**Work required:** Of all the entries below, only the lines from the one with "(320, 297) = (393, 159): turquoise" up to and including the one with "(481, 496) = (167, 165): green spoon -> none" are to be duplicated exactly.

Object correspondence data
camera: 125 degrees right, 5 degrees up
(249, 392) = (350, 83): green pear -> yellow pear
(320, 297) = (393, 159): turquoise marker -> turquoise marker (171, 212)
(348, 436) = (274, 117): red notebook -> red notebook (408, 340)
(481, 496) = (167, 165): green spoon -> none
---
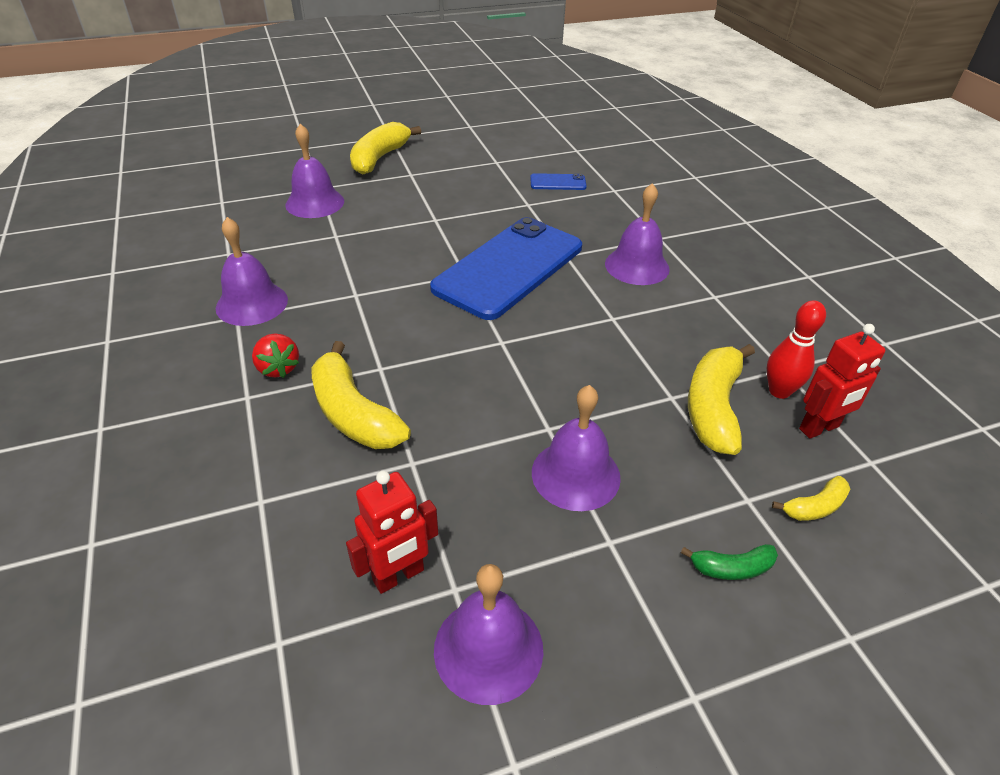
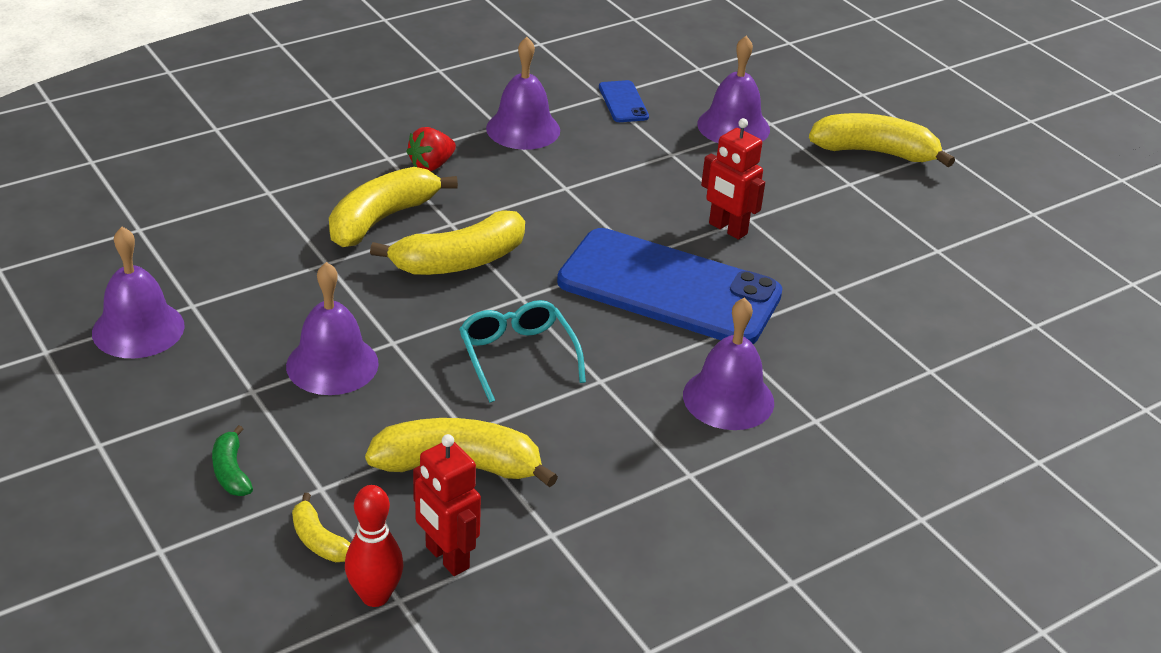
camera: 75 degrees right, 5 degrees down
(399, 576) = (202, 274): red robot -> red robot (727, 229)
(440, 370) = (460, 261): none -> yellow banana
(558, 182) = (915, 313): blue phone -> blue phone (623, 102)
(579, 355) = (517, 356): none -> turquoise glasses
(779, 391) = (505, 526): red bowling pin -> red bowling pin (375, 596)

**Finished exercise:**
(320, 297) = (393, 159): turquoise marker -> turquoise marker (171, 212)
(348, 436) = (274, 117): red notebook -> red notebook (408, 340)
(481, 496) = (167, 165): green spoon -> none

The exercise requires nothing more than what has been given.